Transcribe the listing exactly, so that nothing but the pictures is missing.

DATA EXTRACT ::
_ _ _ _ _ _ _

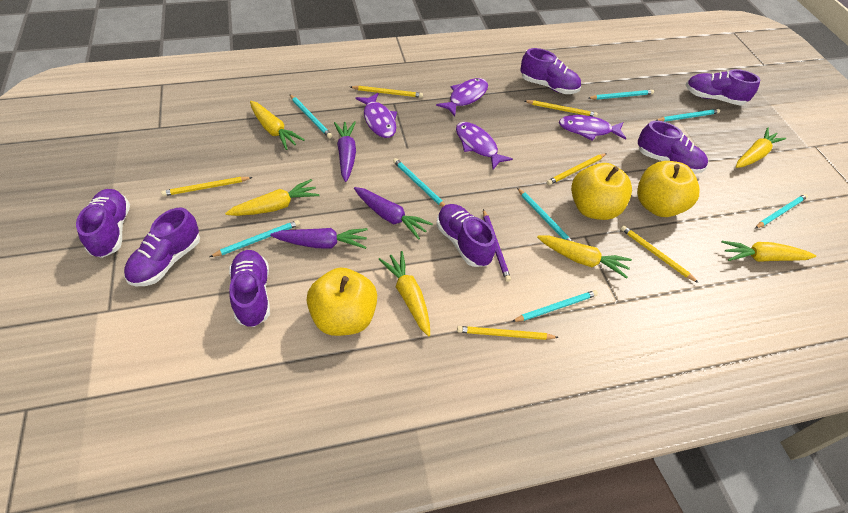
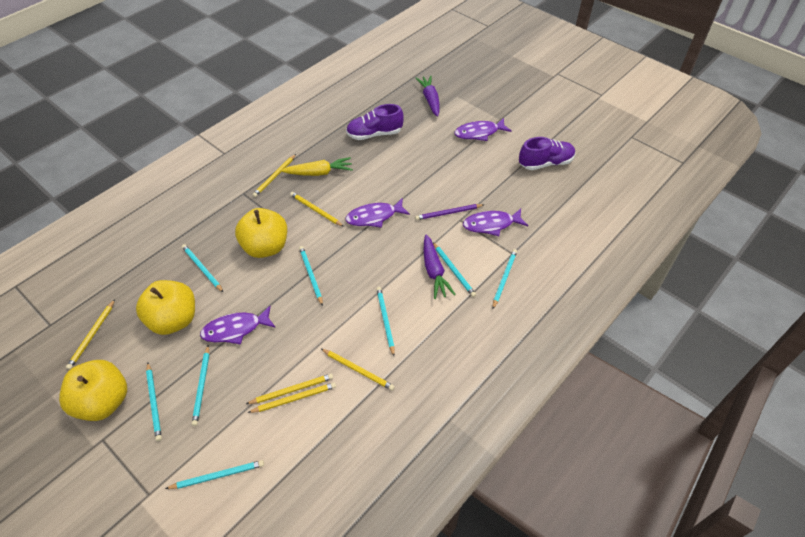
purple carrot: 3 -> 2
purple shoe: 7 -> 2
yellow carrot: 6 -> 1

_ _ _ _ _ _ _

SOLUTION TO THE EXERCISE ::
purple carrot: 3 -> 2
purple shoe: 7 -> 2
yellow carrot: 6 -> 1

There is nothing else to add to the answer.